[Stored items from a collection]
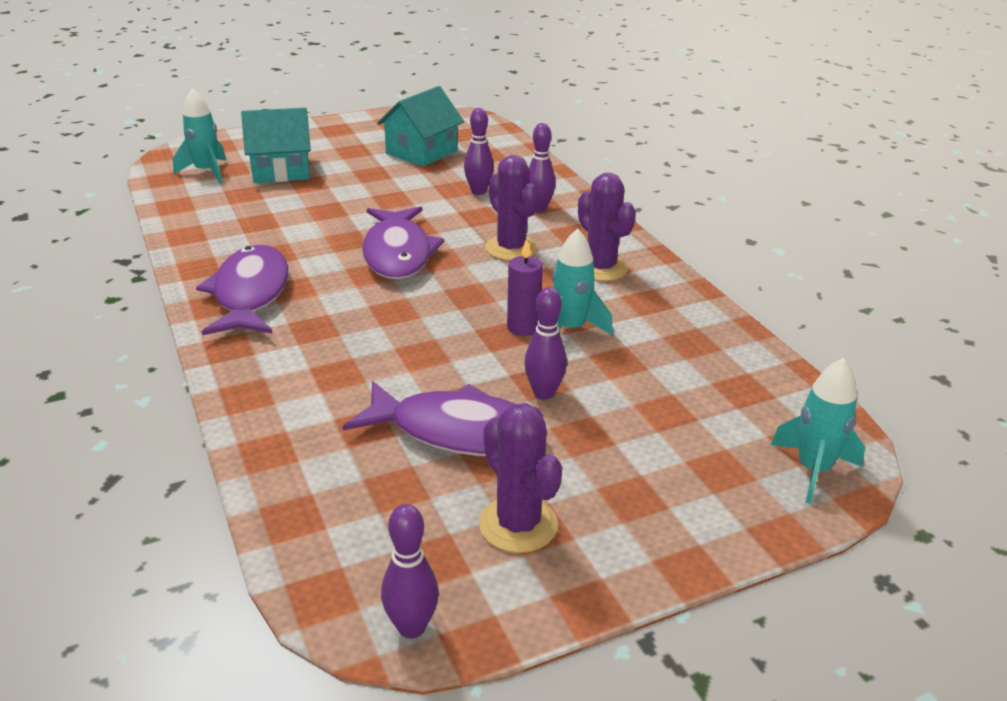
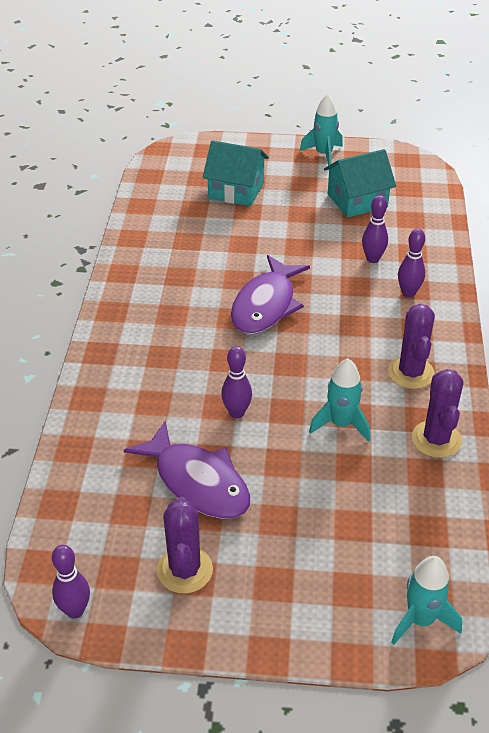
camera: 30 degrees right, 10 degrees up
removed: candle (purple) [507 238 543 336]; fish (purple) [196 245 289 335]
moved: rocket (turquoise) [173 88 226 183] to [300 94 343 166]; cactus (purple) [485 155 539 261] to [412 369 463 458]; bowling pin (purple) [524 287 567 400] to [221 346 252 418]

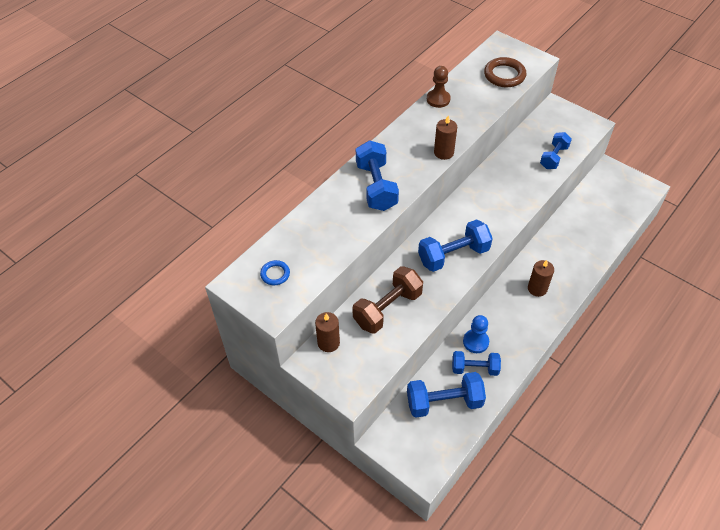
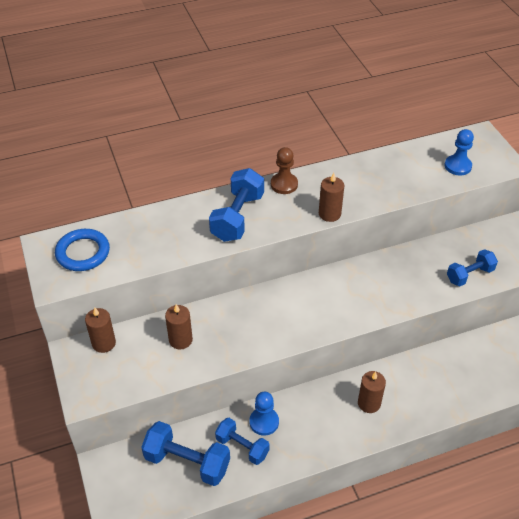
camera: 30 degrees right, 5 degrees down
removed: dumbbell (blue) [418 219 493 272]
moved: pawn (brown) [427 66 451 108] to [271 147 298 194]
replaced: ring (brown) [484 57 526 87] to pawn (blue) [445 129 474 176]; dumbbell (brown) [352 266 423 334] to candle (brown) [165 304 193 350]
resized: ring (blue) [260 260 290 285] = [55 229 110 271] x1.76

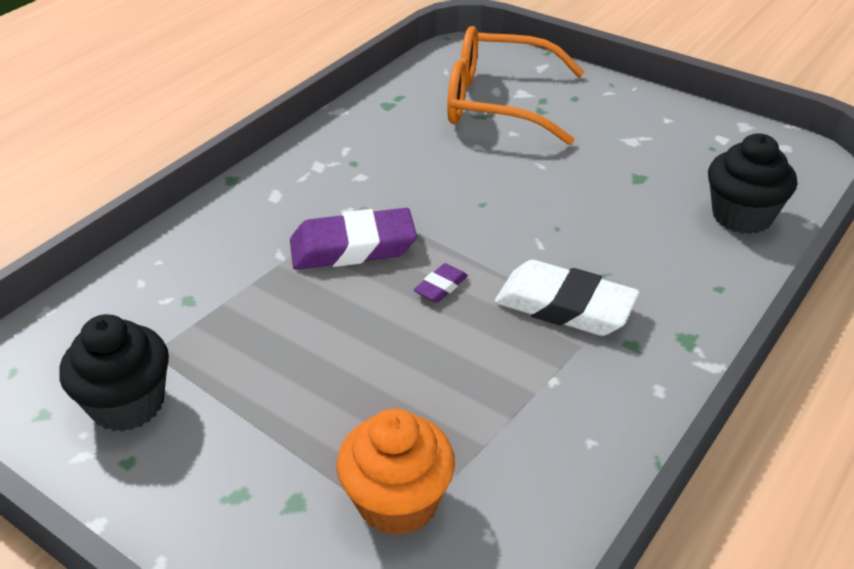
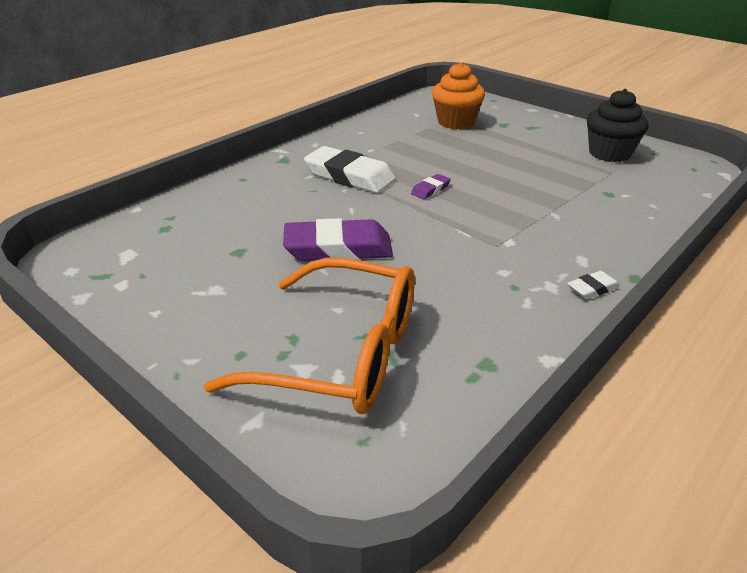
camera: 175 degrees left, 5 degrees down
removed: cupcake (black) [708 133 797 234]
added: eraser (white) [567 271 620 300]
moved: eraser (purple) [290 208 417 270] to [283 218 393 261]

*TASK OBJECTIVE*
Find the line that contains "removed: cupcake (black) [708 133 797 234]" in the data above. Reproduce it and every later line exactly, through the last one.

*EXERCISE ANSWER*
removed: cupcake (black) [708 133 797 234]
added: eraser (white) [567 271 620 300]
moved: eraser (purple) [290 208 417 270] to [283 218 393 261]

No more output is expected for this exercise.